- **Exercise requirements**
Look through the material below. Copy every line with the string "notebook" in it.

- **Supplied material**

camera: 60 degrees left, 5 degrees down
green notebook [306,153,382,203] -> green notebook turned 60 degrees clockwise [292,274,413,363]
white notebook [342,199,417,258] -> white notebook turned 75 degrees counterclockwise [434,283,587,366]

- **Result for this exercise**
green notebook [306,153,382,203] -> green notebook turned 60 degrees clockwise [292,274,413,363]
white notebook [342,199,417,258] -> white notebook turned 75 degrees counterclockwise [434,283,587,366]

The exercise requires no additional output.